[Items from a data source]
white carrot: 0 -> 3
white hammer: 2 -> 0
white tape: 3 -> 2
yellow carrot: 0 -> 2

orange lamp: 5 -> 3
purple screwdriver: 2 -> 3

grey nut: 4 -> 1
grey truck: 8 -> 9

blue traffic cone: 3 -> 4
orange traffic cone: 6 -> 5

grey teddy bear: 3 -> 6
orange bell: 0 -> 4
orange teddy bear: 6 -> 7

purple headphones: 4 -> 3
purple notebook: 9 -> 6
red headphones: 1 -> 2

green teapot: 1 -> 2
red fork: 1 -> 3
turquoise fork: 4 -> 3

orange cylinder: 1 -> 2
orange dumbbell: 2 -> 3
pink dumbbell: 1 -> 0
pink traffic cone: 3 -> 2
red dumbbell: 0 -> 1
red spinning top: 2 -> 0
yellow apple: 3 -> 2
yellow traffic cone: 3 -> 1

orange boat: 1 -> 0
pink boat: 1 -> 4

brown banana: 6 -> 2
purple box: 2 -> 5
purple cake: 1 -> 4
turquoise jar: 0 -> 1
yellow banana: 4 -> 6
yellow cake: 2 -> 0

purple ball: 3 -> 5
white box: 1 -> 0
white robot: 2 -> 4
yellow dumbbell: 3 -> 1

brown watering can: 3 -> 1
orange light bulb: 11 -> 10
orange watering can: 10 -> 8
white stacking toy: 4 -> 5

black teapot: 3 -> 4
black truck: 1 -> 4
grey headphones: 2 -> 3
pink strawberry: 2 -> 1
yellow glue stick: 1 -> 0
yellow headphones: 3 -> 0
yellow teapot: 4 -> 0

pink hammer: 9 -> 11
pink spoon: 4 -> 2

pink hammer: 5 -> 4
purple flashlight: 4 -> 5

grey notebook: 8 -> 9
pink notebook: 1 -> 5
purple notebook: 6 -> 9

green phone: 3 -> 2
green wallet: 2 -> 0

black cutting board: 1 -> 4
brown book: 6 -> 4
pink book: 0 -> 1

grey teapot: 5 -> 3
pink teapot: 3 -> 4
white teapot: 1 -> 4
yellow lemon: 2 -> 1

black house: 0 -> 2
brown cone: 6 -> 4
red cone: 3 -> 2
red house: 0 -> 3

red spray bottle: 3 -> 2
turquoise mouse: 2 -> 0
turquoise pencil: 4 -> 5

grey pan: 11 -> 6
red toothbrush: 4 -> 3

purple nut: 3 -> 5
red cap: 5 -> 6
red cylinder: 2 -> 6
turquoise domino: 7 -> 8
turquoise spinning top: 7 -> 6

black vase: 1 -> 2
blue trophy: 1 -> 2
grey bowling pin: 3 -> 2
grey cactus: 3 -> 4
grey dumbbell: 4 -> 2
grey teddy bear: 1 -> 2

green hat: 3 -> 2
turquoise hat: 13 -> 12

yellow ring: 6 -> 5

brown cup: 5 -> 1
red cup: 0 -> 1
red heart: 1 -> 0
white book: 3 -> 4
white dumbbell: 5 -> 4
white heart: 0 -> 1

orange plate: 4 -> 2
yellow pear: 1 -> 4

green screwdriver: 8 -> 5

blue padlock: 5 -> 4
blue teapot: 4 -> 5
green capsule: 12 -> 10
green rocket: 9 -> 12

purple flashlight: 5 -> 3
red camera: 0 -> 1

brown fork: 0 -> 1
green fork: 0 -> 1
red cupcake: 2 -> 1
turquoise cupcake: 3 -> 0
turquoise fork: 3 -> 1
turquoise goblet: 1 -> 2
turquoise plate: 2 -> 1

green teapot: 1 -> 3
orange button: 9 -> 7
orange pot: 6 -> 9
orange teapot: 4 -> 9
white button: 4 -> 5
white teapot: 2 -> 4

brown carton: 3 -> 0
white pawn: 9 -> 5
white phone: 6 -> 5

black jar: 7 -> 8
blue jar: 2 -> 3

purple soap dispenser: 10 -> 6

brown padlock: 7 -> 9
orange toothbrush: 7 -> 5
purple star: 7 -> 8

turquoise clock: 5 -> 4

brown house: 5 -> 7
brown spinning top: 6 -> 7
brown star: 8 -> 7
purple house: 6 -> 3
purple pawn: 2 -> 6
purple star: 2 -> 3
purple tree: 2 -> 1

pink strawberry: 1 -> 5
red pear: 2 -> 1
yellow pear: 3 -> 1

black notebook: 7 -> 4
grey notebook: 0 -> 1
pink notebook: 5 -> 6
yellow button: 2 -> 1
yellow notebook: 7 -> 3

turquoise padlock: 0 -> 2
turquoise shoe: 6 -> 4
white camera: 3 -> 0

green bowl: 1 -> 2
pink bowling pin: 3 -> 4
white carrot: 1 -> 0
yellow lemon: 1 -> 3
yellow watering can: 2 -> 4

- _Work order_
Transcribe the entries exactly, and make each line match the original.

- _Solved exercise_
white carrot: 0 -> 3
white hammer: 2 -> 0
white tape: 3 -> 2
yellow carrot: 0 -> 2

orange lamp: 5 -> 3
purple screwdriver: 2 -> 3

grey nut: 4 -> 1
grey truck: 8 -> 9

blue traffic cone: 3 -> 4
orange traffic cone: 6 -> 5

grey teddy bear: 3 -> 6
orange bell: 0 -> 4
orange teddy bear: 6 -> 7

purple headphones: 4 -> 3
purple notebook: 9 -> 6
red headphones: 1 -> 2

green teapot: 1 -> 2
red fork: 1 -> 3
turquoise fork: 4 -> 3

orange cylinder: 1 -> 2
orange dumbbell: 2 -> 3
pink dumbbell: 1 -> 0
pink traffic cone: 3 -> 2
red dumbbell: 0 -> 1
red spinning top: 2 -> 0
yellow apple: 3 -> 2
yellow traffic cone: 3 -> 1

orange boat: 1 -> 0
pink boat: 1 -> 4

brown banana: 6 -> 2
purple box: 2 -> 5
purple cake: 1 -> 4
turquoise jar: 0 -> 1
yellow banana: 4 -> 6
yellow cake: 2 -> 0

purple ball: 3 -> 5
white box: 1 -> 0
white robot: 2 -> 4
yellow dumbbell: 3 -> 1

brown watering can: 3 -> 1
orange light bulb: 11 -> 10
orange watering can: 10 -> 8
white stacking toy: 4 -> 5

black teapot: 3 -> 4
black truck: 1 -> 4
grey headphones: 2 -> 3
pink strawberry: 2 -> 1
yellow glue stick: 1 -> 0
yellow headphones: 3 -> 0
yellow teapot: 4 -> 0

pink hammer: 9 -> 11
pink spoon: 4 -> 2

pink hammer: 5 -> 4
purple flashlight: 4 -> 5

grey notebook: 8 -> 9
pink notebook: 1 -> 5
purple notebook: 6 -> 9

green phone: 3 -> 2
green wallet: 2 -> 0

black cutting board: 1 -> 4
brown book: 6 -> 4
pink book: 0 -> 1

grey teapot: 5 -> 3
pink teapot: 3 -> 4
white teapot: 1 -> 4
yellow lemon: 2 -> 1

black house: 0 -> 2
brown cone: 6 -> 4
red cone: 3 -> 2
red house: 0 -> 3

red spray bottle: 3 -> 2
turquoise mouse: 2 -> 0
turquoise pencil: 4 -> 5

grey pan: 11 -> 6
red toothbrush: 4 -> 3

purple nut: 3 -> 5
red cap: 5 -> 6
red cylinder: 2 -> 6
turquoise domino: 7 -> 8
turquoise spinning top: 7 -> 6

black vase: 1 -> 2
blue trophy: 1 -> 2
grey bowling pin: 3 -> 2
grey cactus: 3 -> 4
grey dumbbell: 4 -> 2
grey teddy bear: 1 -> 2

green hat: 3 -> 2
turquoise hat: 13 -> 12

yellow ring: 6 -> 5

brown cup: 5 -> 1
red cup: 0 -> 1
red heart: 1 -> 0
white book: 3 -> 4
white dumbbell: 5 -> 4
white heart: 0 -> 1

orange plate: 4 -> 2
yellow pear: 1 -> 4

green screwdriver: 8 -> 5

blue padlock: 5 -> 4
blue teapot: 4 -> 5
green capsule: 12 -> 10
green rocket: 9 -> 12

purple flashlight: 5 -> 3
red camera: 0 -> 1

brown fork: 0 -> 1
green fork: 0 -> 1
red cupcake: 2 -> 1
turquoise cupcake: 3 -> 0
turquoise fork: 3 -> 1
turquoise goblet: 1 -> 2
turquoise plate: 2 -> 1

green teapot: 1 -> 3
orange button: 9 -> 7
orange pot: 6 -> 9
orange teapot: 4 -> 9
white button: 4 -> 5
white teapot: 2 -> 4

brown carton: 3 -> 0
white pawn: 9 -> 5
white phone: 6 -> 5

black jar: 7 -> 8
blue jar: 2 -> 3

purple soap dispenser: 10 -> 6

brown padlock: 7 -> 9
orange toothbrush: 7 -> 5
purple star: 7 -> 8

turquoise clock: 5 -> 4

brown house: 5 -> 7
brown spinning top: 6 -> 7
brown star: 8 -> 7
purple house: 6 -> 3
purple pawn: 2 -> 6
purple star: 2 -> 3
purple tree: 2 -> 1

pink strawberry: 1 -> 5
red pear: 2 -> 1
yellow pear: 3 -> 1

black notebook: 7 -> 4
grey notebook: 0 -> 1
pink notebook: 5 -> 6
yellow button: 2 -> 1
yellow notebook: 7 -> 3

turquoise padlock: 0 -> 2
turquoise shoe: 6 -> 4
white camera: 3 -> 0

green bowl: 1 -> 2
pink bowling pin: 3 -> 4
white carrot: 1 -> 0
yellow lemon: 1 -> 3
yellow watering can: 2 -> 4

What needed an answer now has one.